— Problem statement —
Look through the material and copy each line holding "carton".

— Recorded information —

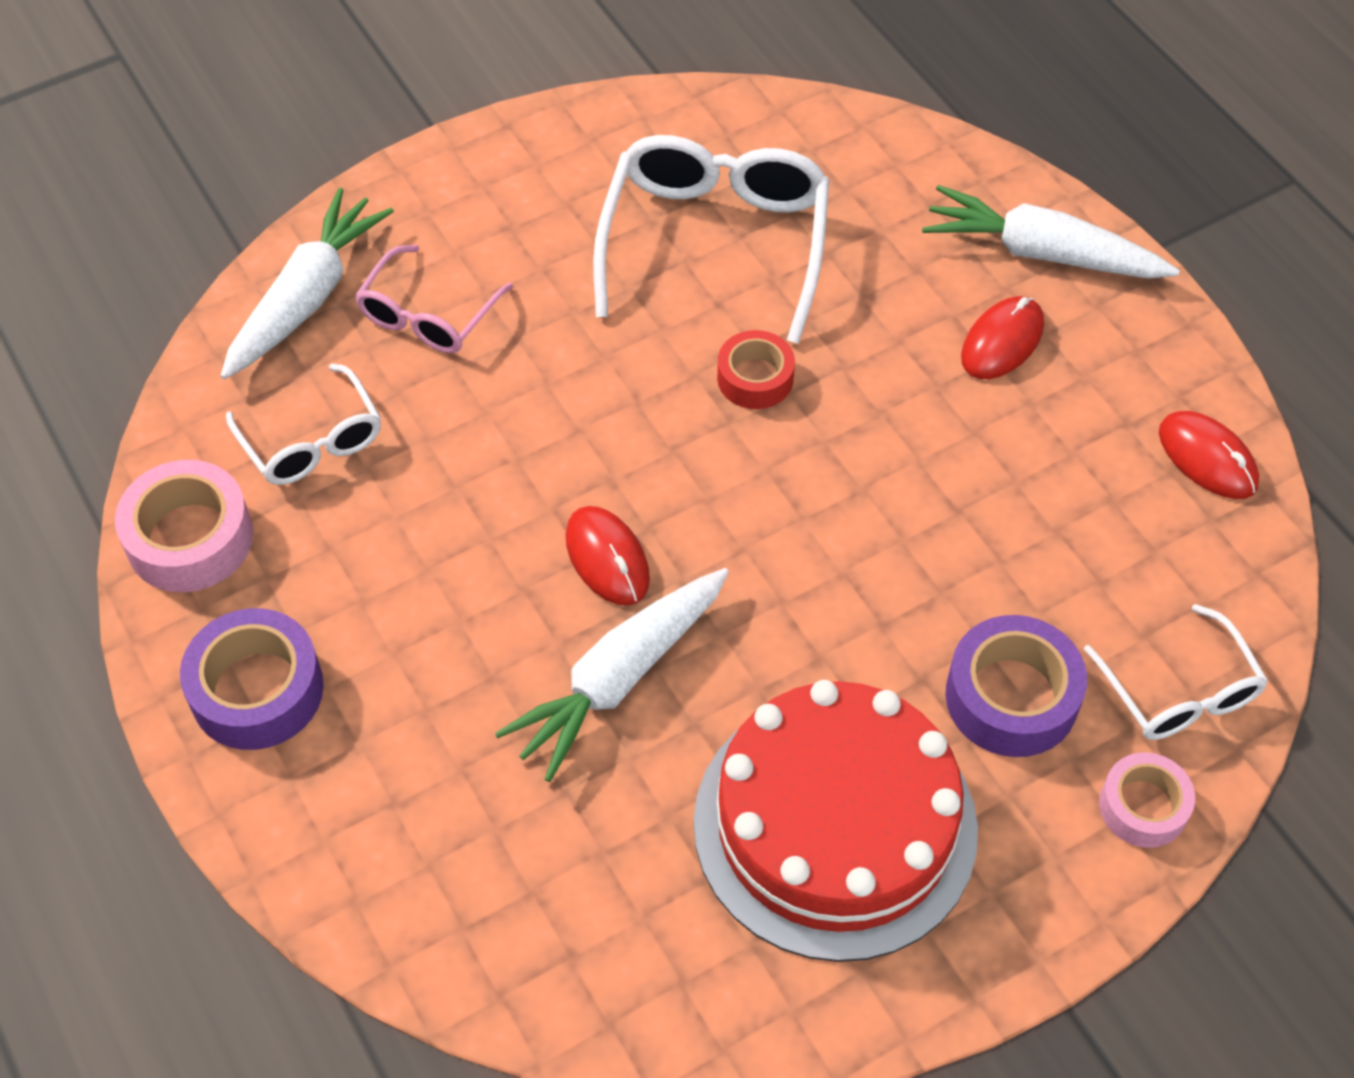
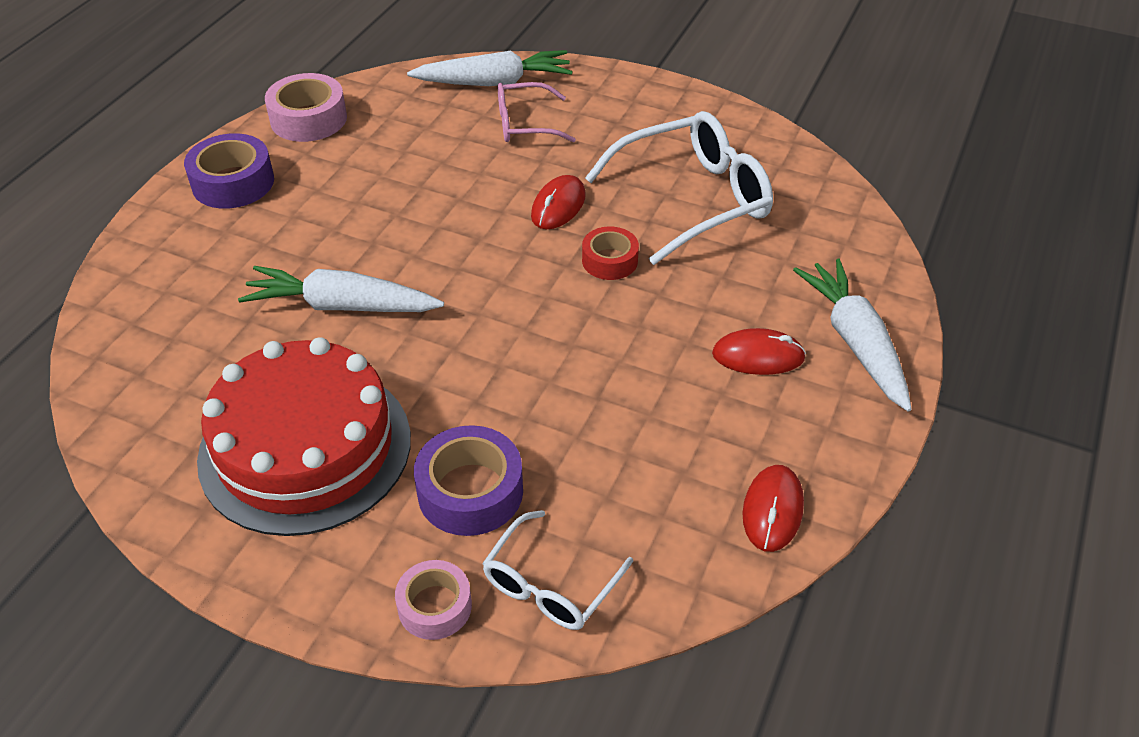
camera: 55 degrees right, 10 degrees down
(312, 441) = (404, 126): white glasses -> none
(607, 558) = (422, 263): red mouse -> red mouse (558, 206)

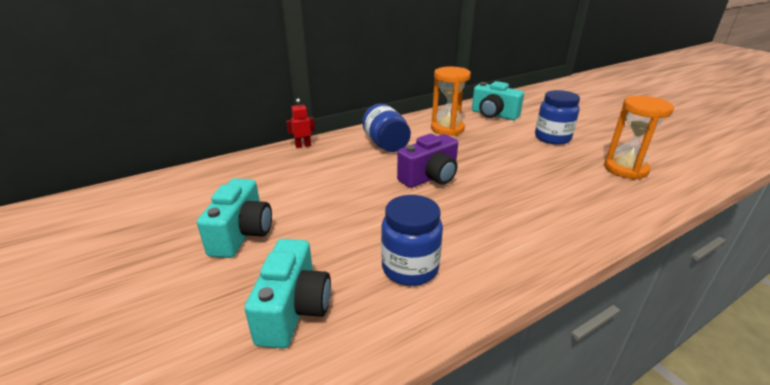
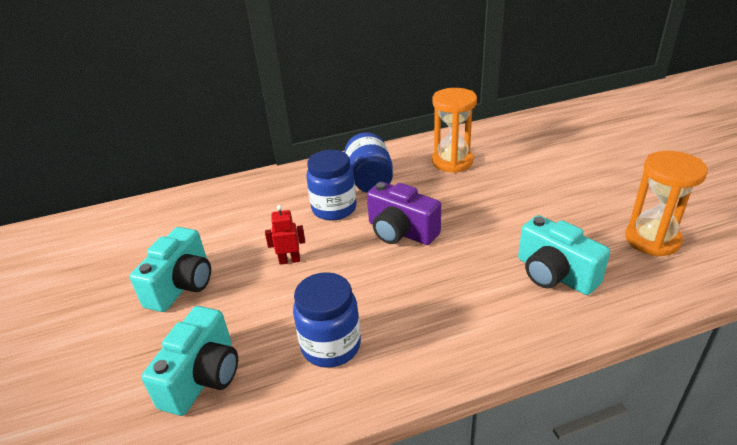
camera: 15 degrees right, 5 degrees up
(303, 146) = (278, 176): red robot -> red robot (289, 260)
(430, 177) = (401, 232): purple camera -> purple camera turned 60 degrees clockwise
(493, 115) = (521, 143): turquoise camera -> turquoise camera (554, 274)
(552, 138) = (580, 184): blue jar -> blue jar (334, 209)

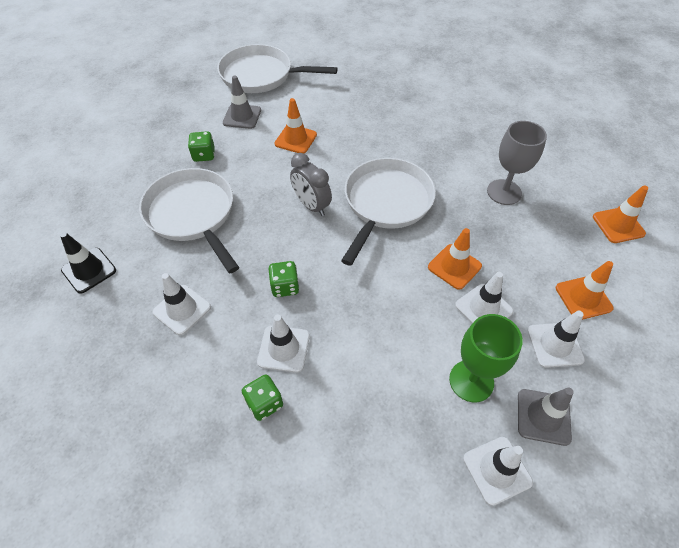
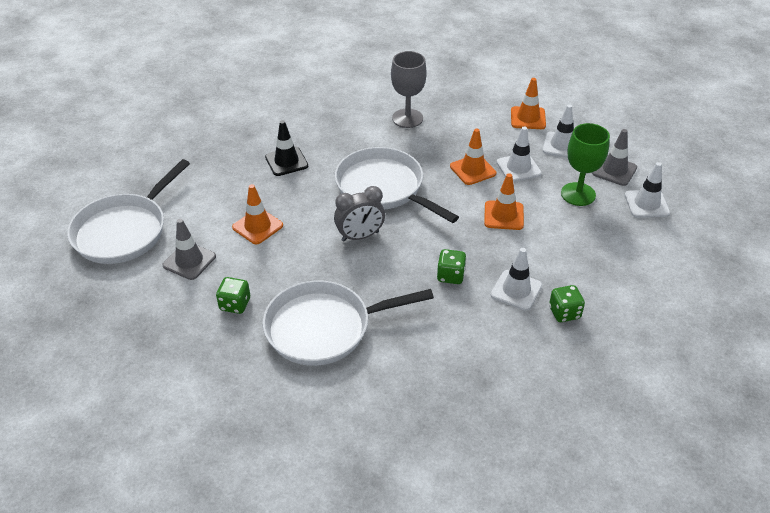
camera: 70 degrees left, 10 degrees down
(89, 270) = (362, 428): black traffic cone -> black traffic cone (286, 161)
(182, 309) = (447, 354): white traffic cone -> none
(618, 225) = (470, 77): orange traffic cone -> orange traffic cone (503, 215)

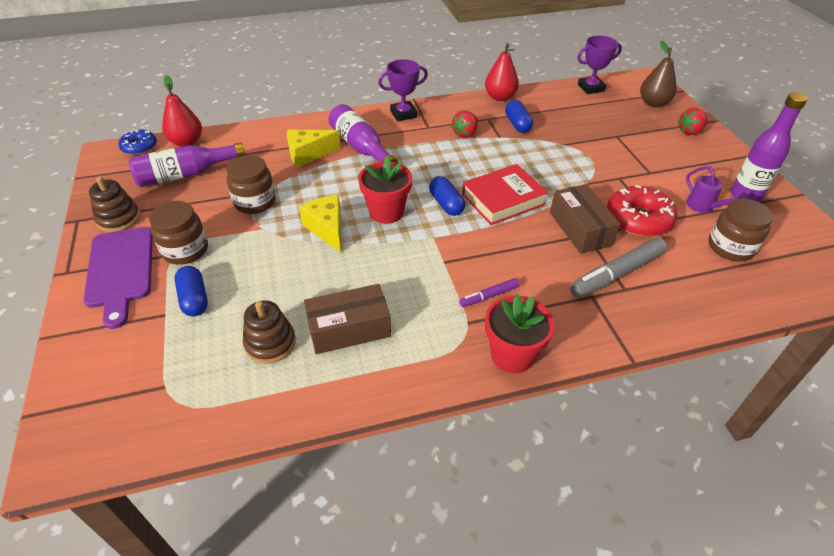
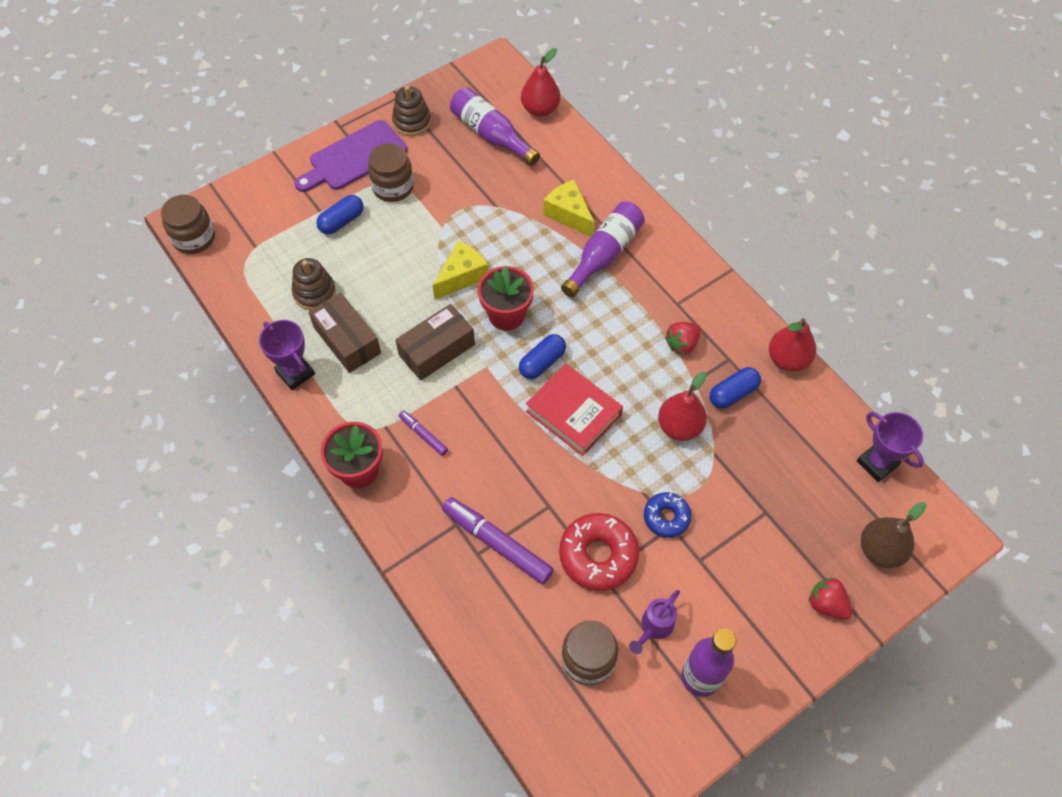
camera: 70 degrees right, 15 degrees up
(139, 147) = (515, 79): blue donut -> blue donut (666, 517)
(255, 202) = (475, 205): brown jar -> brown jar (194, 238)
(403, 114) = (691, 271): purple trophy -> purple trophy (295, 373)
(465, 134) = (682, 344): red strawberry -> red strawberry turned 60 degrees counterclockwise
(536, 153) = (679, 427): none -> red pear
(580, 229) = (555, 498): brown box -> brown box (437, 350)
(617, 274) = (497, 544): grey marker -> purple marker

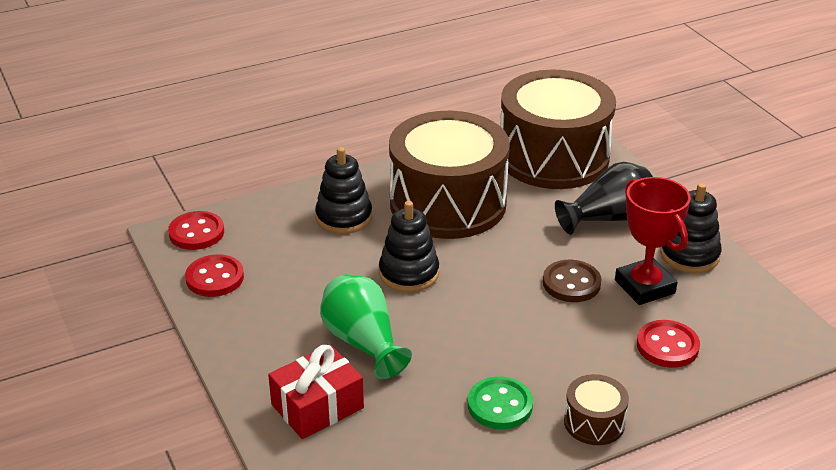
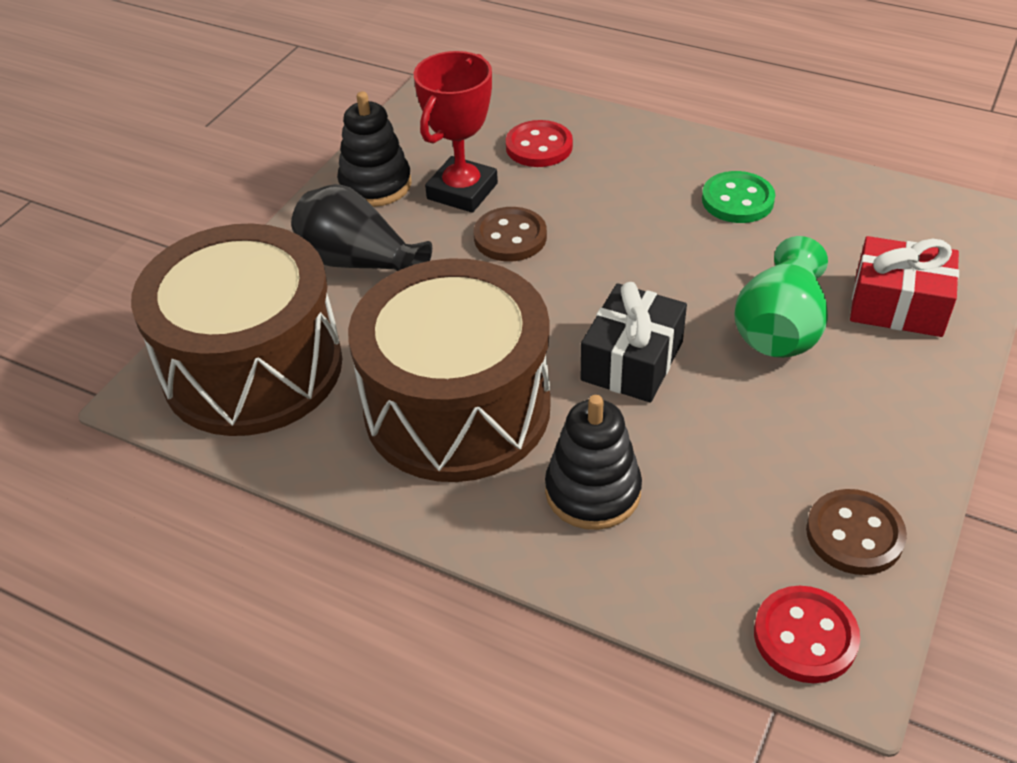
camera: 125 degrees left, 10 degrees up
(215, 278) = (854, 534): red button -> brown button
(409, 273) = (632, 361): black stacking toy -> black gift
(594, 422) = (687, 145): brown drum -> none

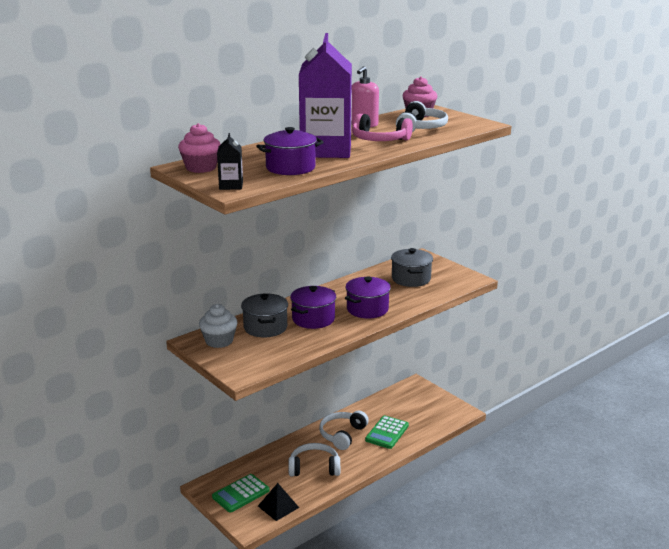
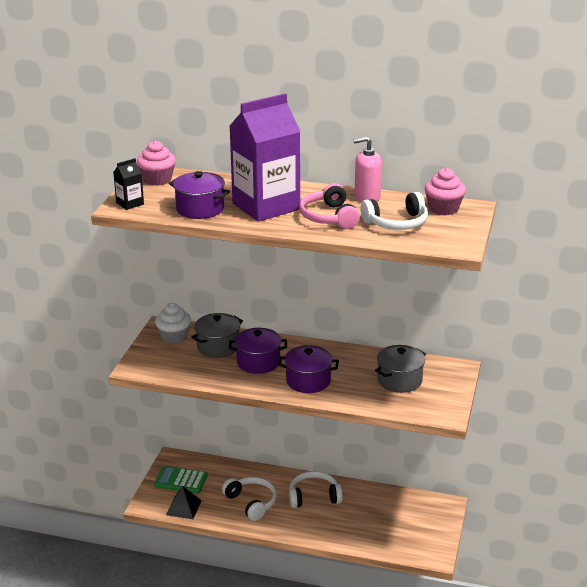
camera: 55 degrees right, 5 degrees up
(387, 433) = (346, 521): green calculator -> none

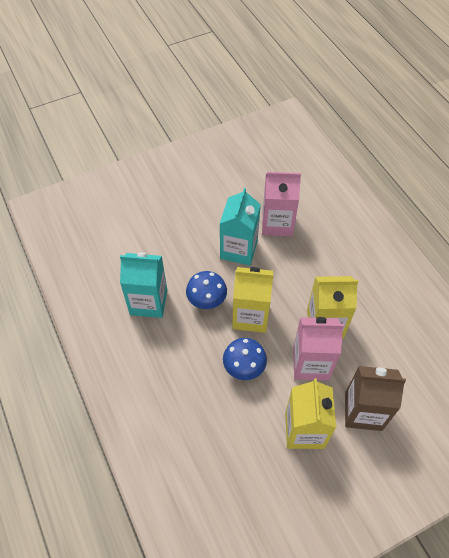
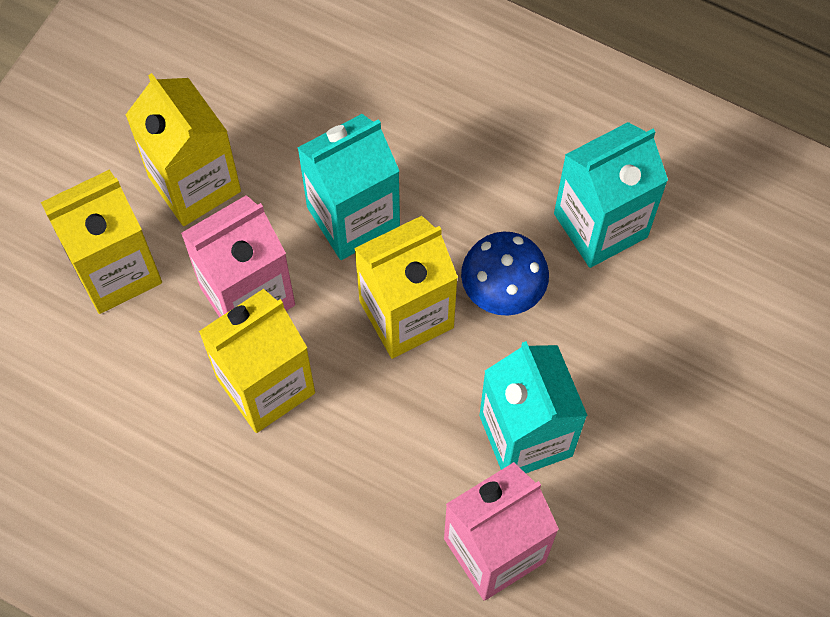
camera: 145 degrees right, 10 degrees up
(244, 368) = (353, 217): blue mushroom -> turquoise carton
(363, 411) = (116, 270): brown carton -> yellow carton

— Output for this task —
(244, 368) = (353, 217): blue mushroom -> turquoise carton
(363, 411) = (116, 270): brown carton -> yellow carton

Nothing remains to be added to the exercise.